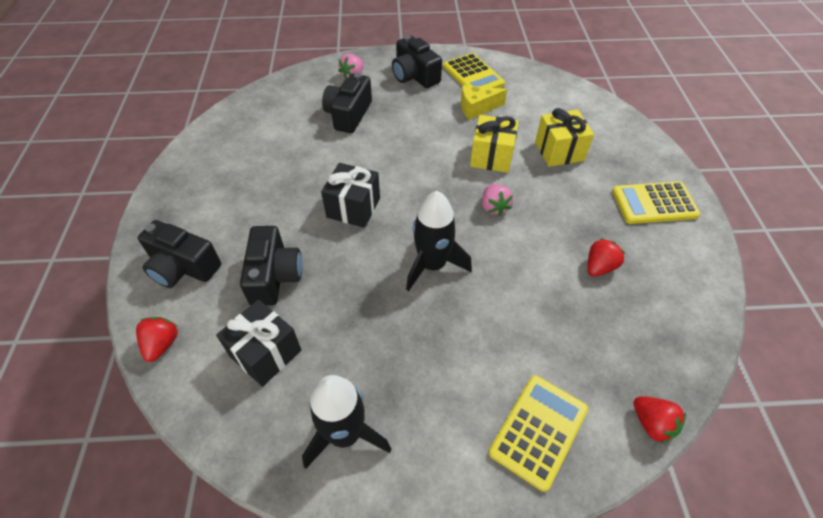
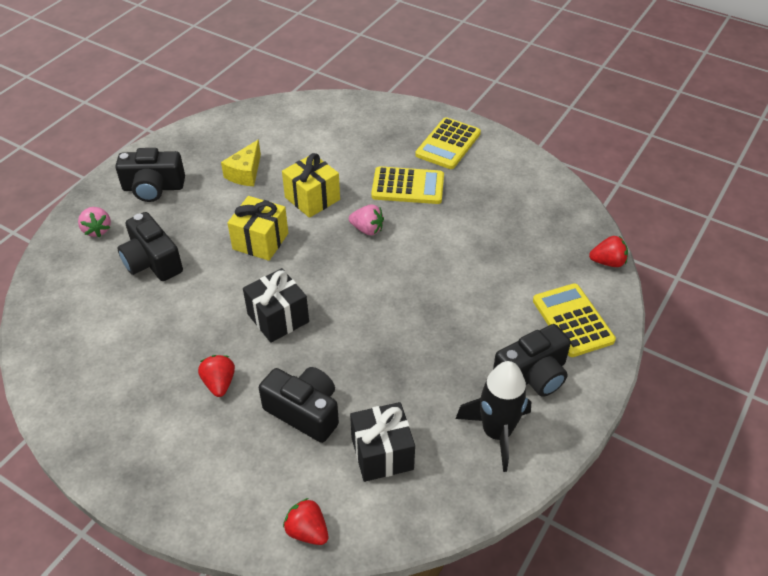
camera: 55 degrees left, 5 degrees down
(183, 267) = (226, 481): black camera -> black camera (532, 375)
(432, 265) = (389, 299): black rocket -> none
(473, 75) = (201, 151): yellow calculator -> yellow calculator (408, 186)
(559, 151) = (348, 157): yellow gift -> yellow gift (260, 241)
(599, 267) = (475, 208): red strawberry -> red strawberry (219, 383)

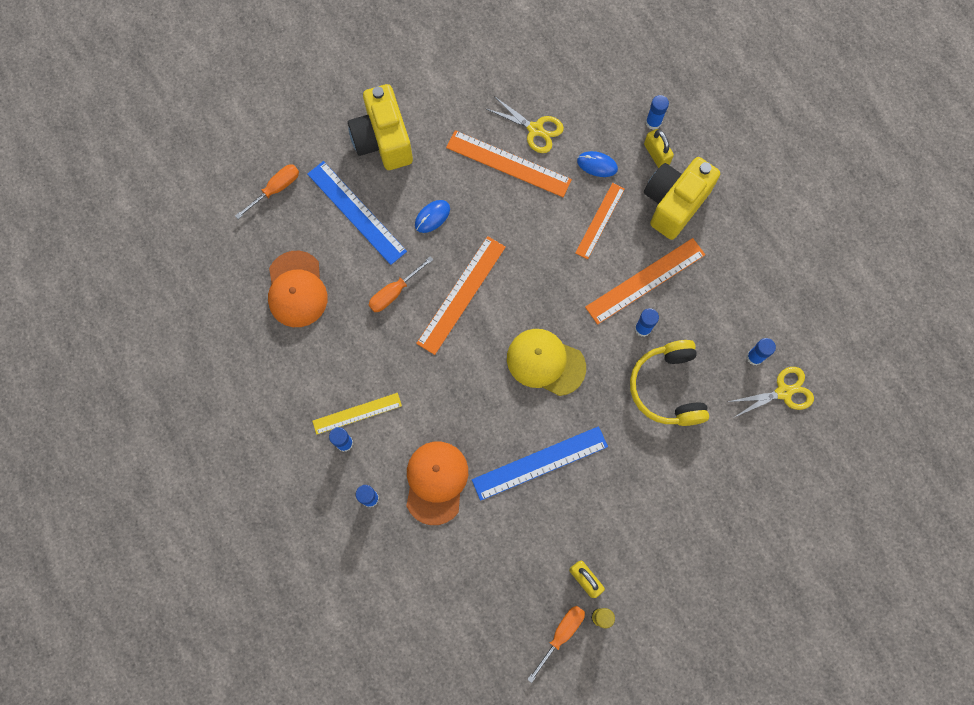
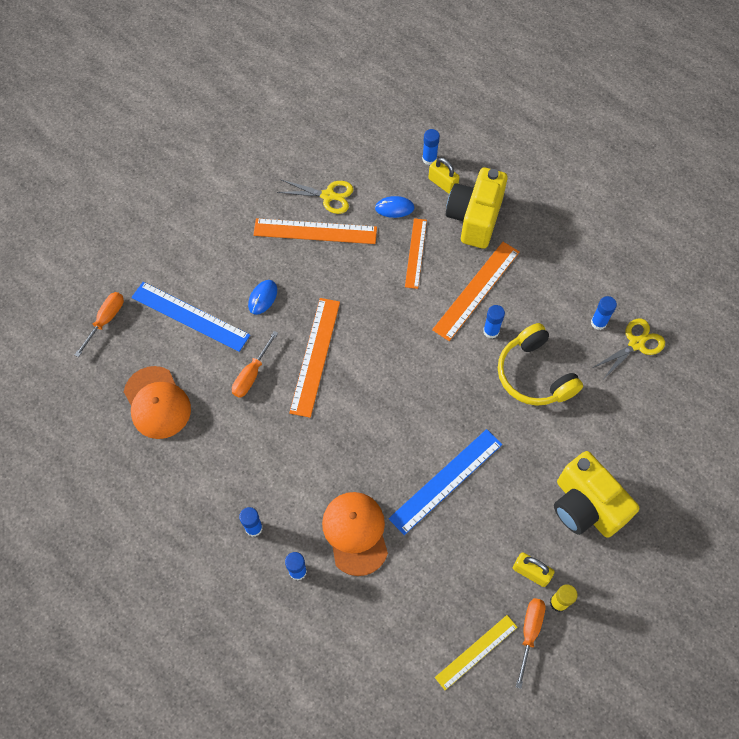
camera: 20 degrees left, 10 degrees down
(357, 413) = (256, 496): yellow ruler -> yellow ruler (476, 652)
(383, 140) = (193, 247): yellow camera -> yellow camera (585, 506)
(545, 362) = (415, 389): yellow cap -> none

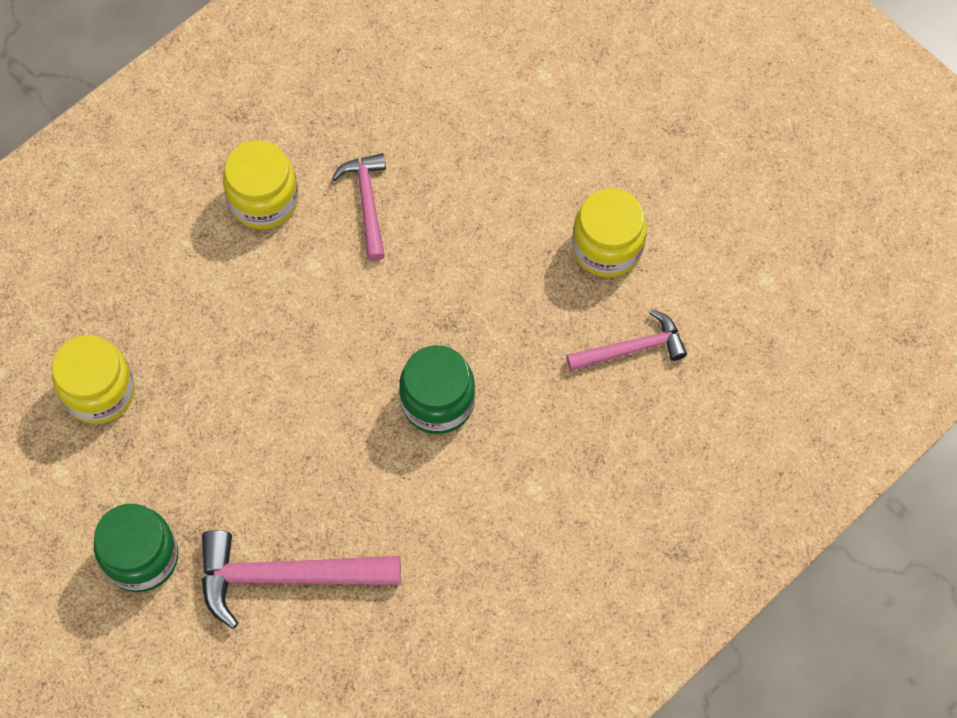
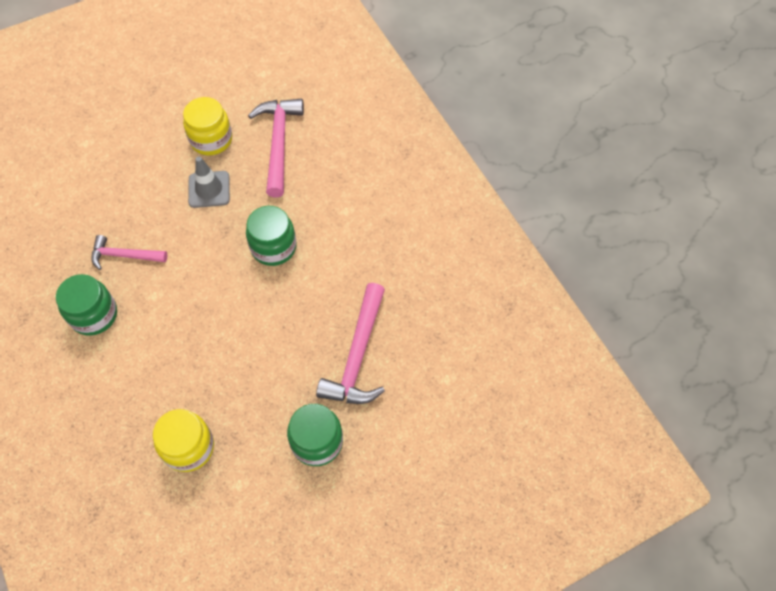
camera: 75 degrees left, 5 degrees down
(264, 200) = (94, 315): yellow jar -> green jar
(513, 276) = (209, 189): none -> grey traffic cone
(631, 349) = (278, 144): pink hammer -> pink hammer, size x1.63

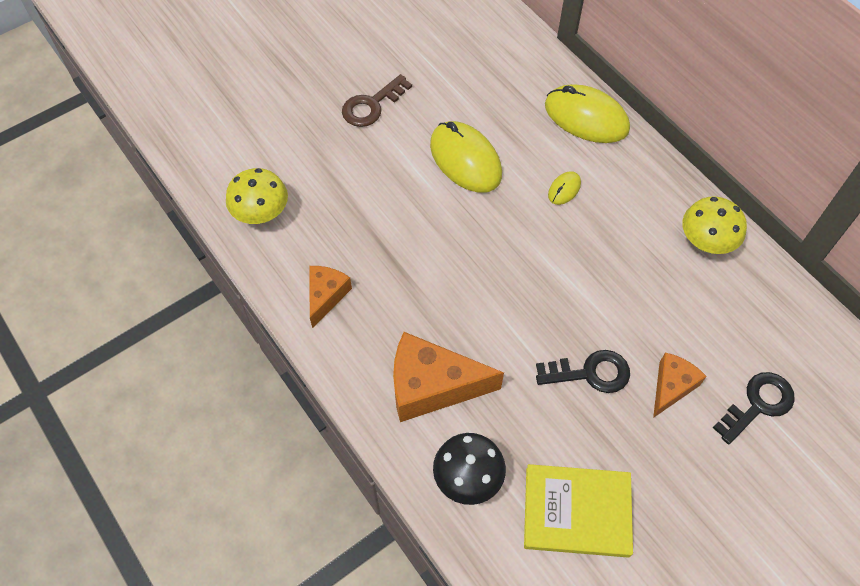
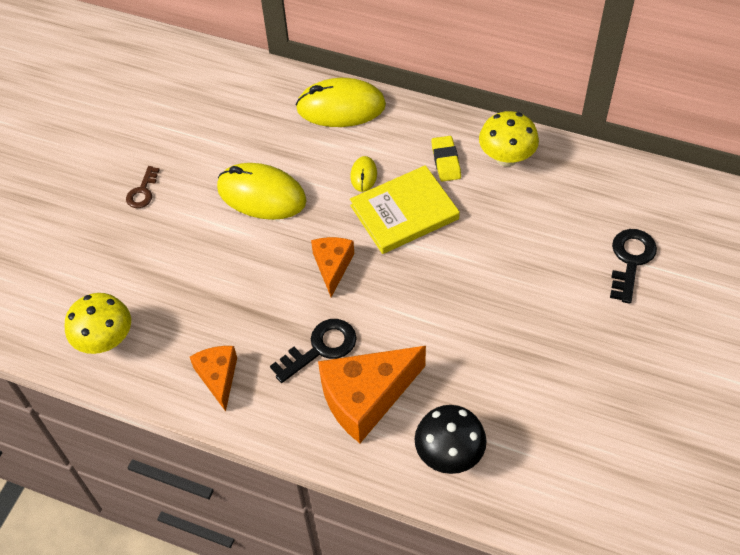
camera: 30 degrees left, 5 degrees down
(372, 105) = (143, 191): brown key -> brown key, size x0.63
(577, 512) = (553, 425): yellow book -> yellow book (404, 212)
(590, 373) = (488, 311): black key -> black key (320, 348)
(646, 216) = (445, 161): none -> yellow eraser
(671, 387) = (558, 284): orange cheese -> orange cheese (333, 266)

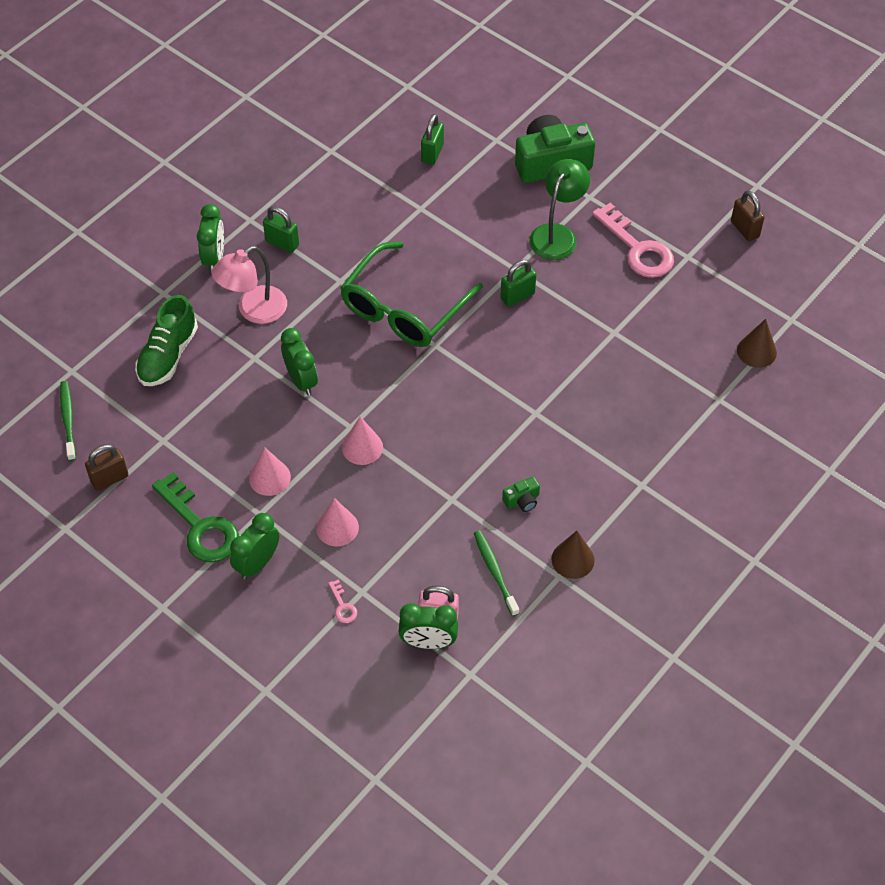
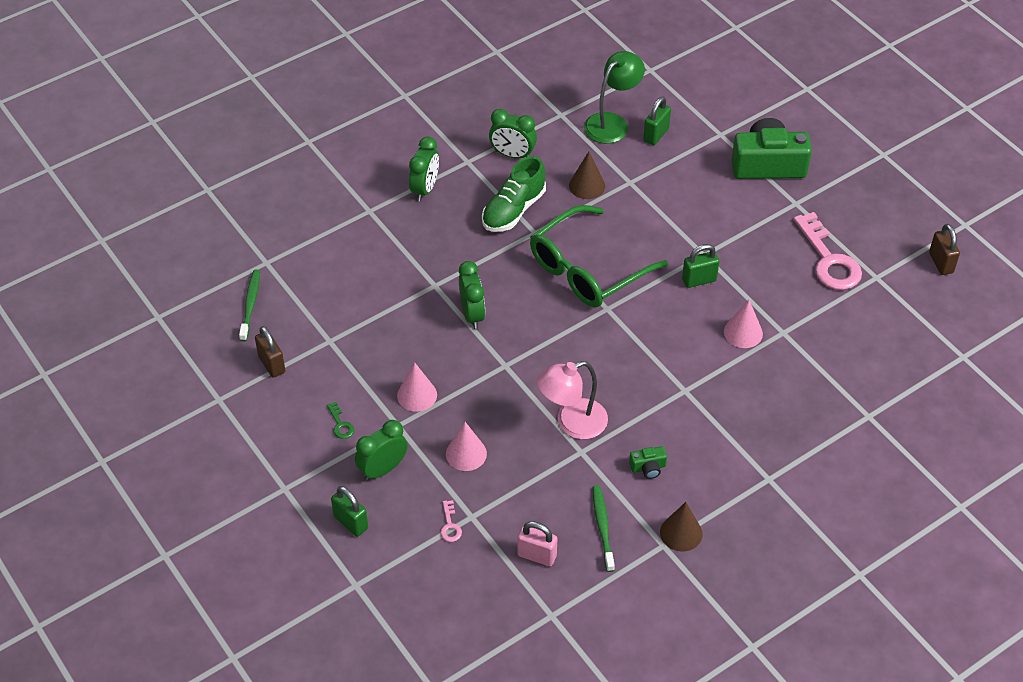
camera: 15 degrees right, 5 degrees down
(110, 479) = (272, 364): brown padlock -> brown padlock turned 75 degrees clockwise
(168, 355) = (357, 267): green shoe -> green shoe (513, 210)
(200, 526) = (340, 424): green key -> green key, size x0.42
(254, 310) = (447, 243): pink lamp -> pink lamp (572, 423)
(282, 243) = (491, 188): green padlock -> green padlock (351, 522)
(362, 447) = (511, 386): pink cone -> pink cone (743, 332)
(428, 642) = (520, 577): green clock -> green clock (512, 155)
(557, 234) = (754, 231): green lamp -> green lamp (612, 123)
(756, 351) = (919, 379): brown cone -> brown cone (587, 185)

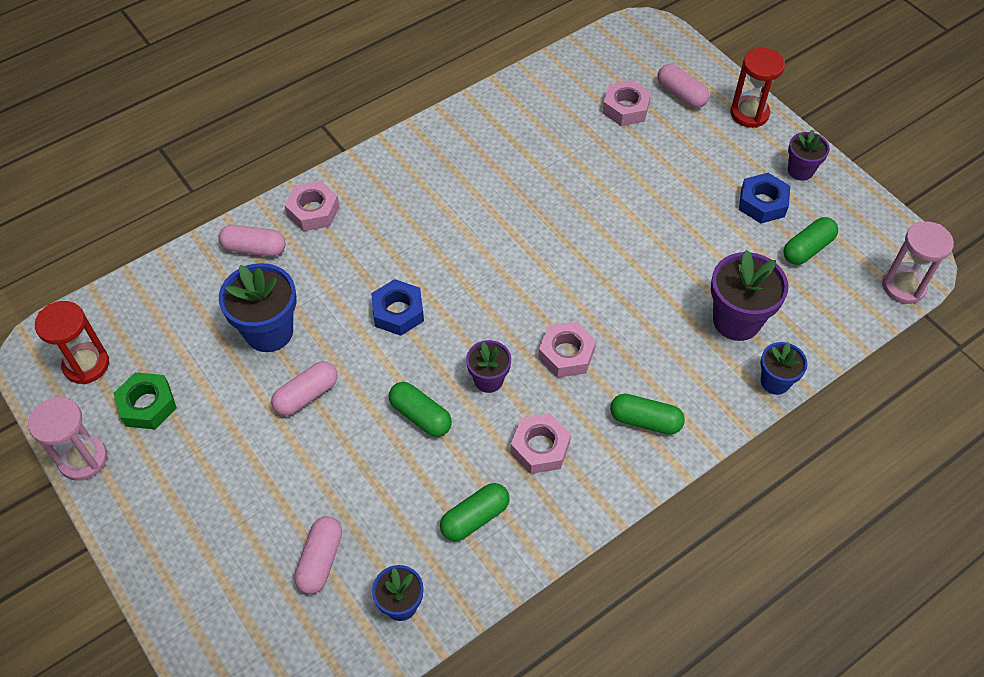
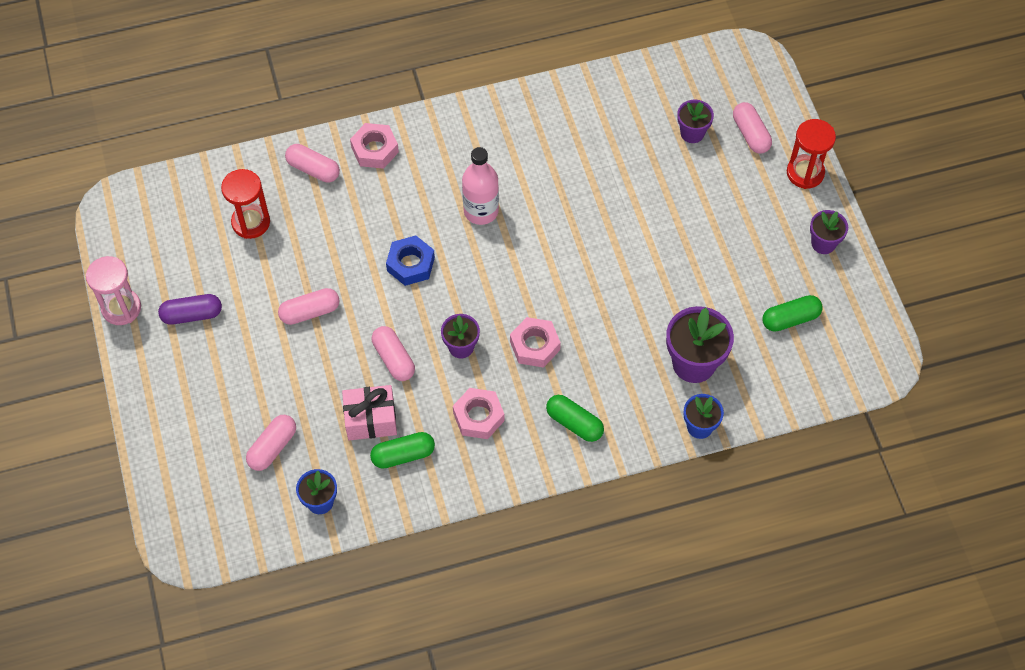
camera: 20 degrees right, 5 degrees up
(86, 365) = (147, 230): red hourglass -> red hourglass (251, 222)
(147, 405) = (183, 280): green nut -> none
(171, 440) = (192, 315): none -> purple capsule
(269, 331) = (299, 248): blue flower pot -> none
(420, 416) = (393, 359): green capsule -> pink capsule
(422, 490) = (371, 419): none -> pink gift
(450, 238) = (481, 211): none -> pink bottle
(625, 108) = (692, 133): pink nut -> purple flower pot
(762, 203) = (772, 264): blue nut -> none
(903, 286) = (858, 380): pink hourglass -> none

* * * * * * *

• **Requirement**
Restate the entries verbatim and exclude any pictures.

• **Answer box**
camera: 55 degrees left, 5 degrees down
(183, 267) = (226, 481): black camera -> black camera (532, 375)
(432, 265) = (389, 299): black rocket -> none
(473, 75) = (201, 151): yellow calculator -> yellow calculator (408, 186)
(559, 151) = (348, 157): yellow gift -> yellow gift (260, 241)
(599, 267) = (475, 208): red strawberry -> red strawberry (219, 383)

camera: 20 degrees left, 10 degrees down
(357, 413) = (256, 496): yellow ruler -> yellow ruler (476, 652)
(383, 140) = (193, 247): yellow camera -> yellow camera (585, 506)
(545, 362) = (415, 389): yellow cap -> none

camera: 75 degrees left, 5 degrees down
(264, 200) = (94, 315): yellow jar -> green jar
(513, 276) = (209, 189): none -> grey traffic cone
(631, 349) = (278, 144): pink hammer -> pink hammer, size x1.63

camera: 30 degrees left, 5 degrees down
(372, 105) = (143, 191): brown key -> brown key, size x0.63
(577, 512) = (553, 425): yellow book -> yellow book (404, 212)
(590, 373) = (488, 311): black key -> black key (320, 348)
(646, 216) = (445, 161): none -> yellow eraser
(671, 387) = (558, 284): orange cheese -> orange cheese (333, 266)

camera: 15 degrees right, 5 degrees down
(110, 479) = (272, 364): brown padlock -> brown padlock turned 75 degrees clockwise
(168, 355) = (357, 267): green shoe -> green shoe (513, 210)
(200, 526) = (340, 424): green key -> green key, size x0.42
(254, 310) = (447, 243): pink lamp -> pink lamp (572, 423)
(282, 243) = (491, 188): green padlock -> green padlock (351, 522)
(362, 447) = (511, 386): pink cone -> pink cone (743, 332)
(428, 642) = (520, 577): green clock -> green clock (512, 155)
(557, 234) = (754, 231): green lamp -> green lamp (612, 123)
(756, 351) = (919, 379): brown cone -> brown cone (587, 185)

camera: 20 degrees right, 5 degrees up
(86, 365) = (147, 230): red hourglass -> red hourglass (251, 222)
(147, 405) = (183, 280): green nut -> none
(171, 440) = (192, 315): none -> purple capsule
(269, 331) = (299, 248): blue flower pot -> none
(420, 416) = (393, 359): green capsule -> pink capsule
(422, 490) = (371, 419): none -> pink gift
(450, 238) = (481, 211): none -> pink bottle
(625, 108) = (692, 133): pink nut -> purple flower pot
(762, 203) = (772, 264): blue nut -> none
(903, 286) = (858, 380): pink hourglass -> none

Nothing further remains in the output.